RECORD EXCERPTS>
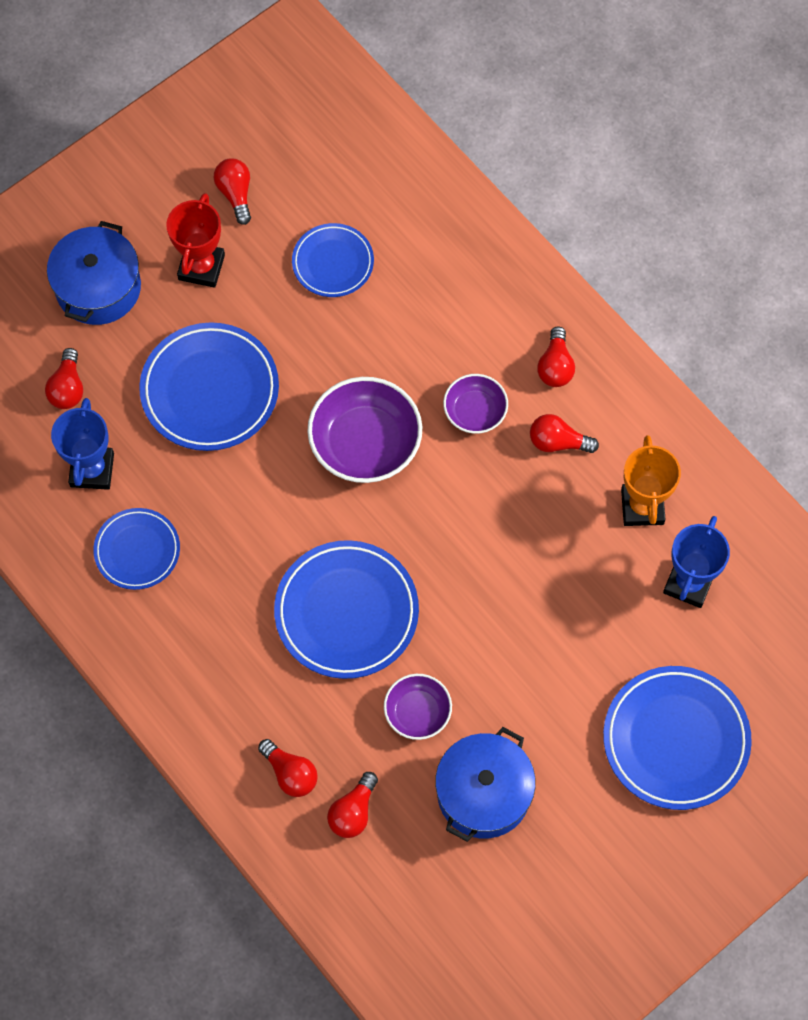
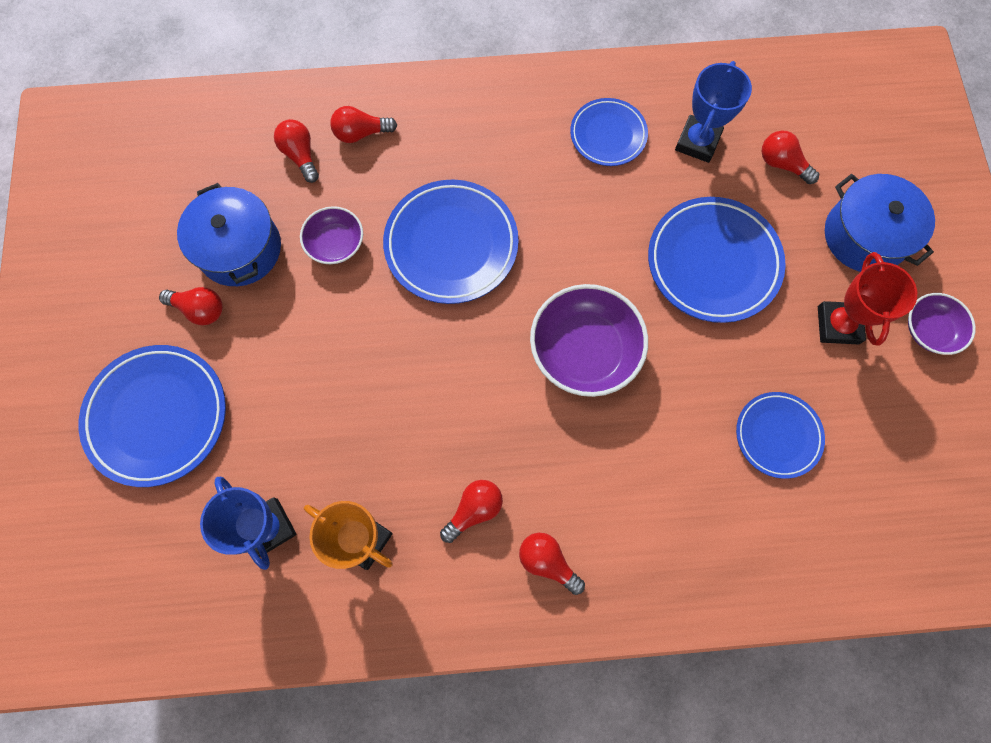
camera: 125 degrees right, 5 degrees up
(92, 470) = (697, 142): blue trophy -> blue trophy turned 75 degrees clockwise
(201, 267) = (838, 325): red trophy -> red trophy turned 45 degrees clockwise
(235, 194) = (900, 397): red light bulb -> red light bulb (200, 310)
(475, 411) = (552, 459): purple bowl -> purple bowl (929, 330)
==
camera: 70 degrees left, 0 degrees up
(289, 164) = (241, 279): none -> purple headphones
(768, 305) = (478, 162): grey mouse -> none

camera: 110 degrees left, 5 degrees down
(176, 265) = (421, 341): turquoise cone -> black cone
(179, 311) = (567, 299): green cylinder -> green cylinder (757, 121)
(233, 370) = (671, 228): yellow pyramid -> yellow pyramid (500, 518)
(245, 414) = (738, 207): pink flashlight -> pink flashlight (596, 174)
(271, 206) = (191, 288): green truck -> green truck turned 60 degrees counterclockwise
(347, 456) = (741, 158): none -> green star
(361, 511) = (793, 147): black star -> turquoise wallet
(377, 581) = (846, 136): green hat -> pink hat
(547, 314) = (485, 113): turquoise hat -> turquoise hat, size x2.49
* * *
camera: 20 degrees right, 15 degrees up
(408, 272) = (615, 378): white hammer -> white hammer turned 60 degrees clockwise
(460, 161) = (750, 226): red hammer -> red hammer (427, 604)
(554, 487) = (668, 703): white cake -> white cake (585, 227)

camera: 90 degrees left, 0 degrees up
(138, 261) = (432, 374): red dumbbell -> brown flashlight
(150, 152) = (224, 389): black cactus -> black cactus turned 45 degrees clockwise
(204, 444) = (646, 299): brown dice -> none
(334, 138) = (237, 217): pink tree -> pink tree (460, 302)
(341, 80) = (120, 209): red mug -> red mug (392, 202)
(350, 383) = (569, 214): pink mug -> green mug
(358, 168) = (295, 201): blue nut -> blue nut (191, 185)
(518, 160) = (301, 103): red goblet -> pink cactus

WHAT TO WORK ON>
For the material above, reproduce exactly the lines from the line with "(233, 370) = (671, 228): yellow" to the line with "(271, 206) = (191, 288): green", inclusive, and exclude all others.

ANSWER>
(233, 370) = (671, 228): yellow pyramid -> yellow pyramid (500, 518)
(245, 414) = (738, 207): pink flashlight -> pink flashlight (596, 174)
(271, 206) = (191, 288): green truck -> green truck turned 60 degrees counterclockwise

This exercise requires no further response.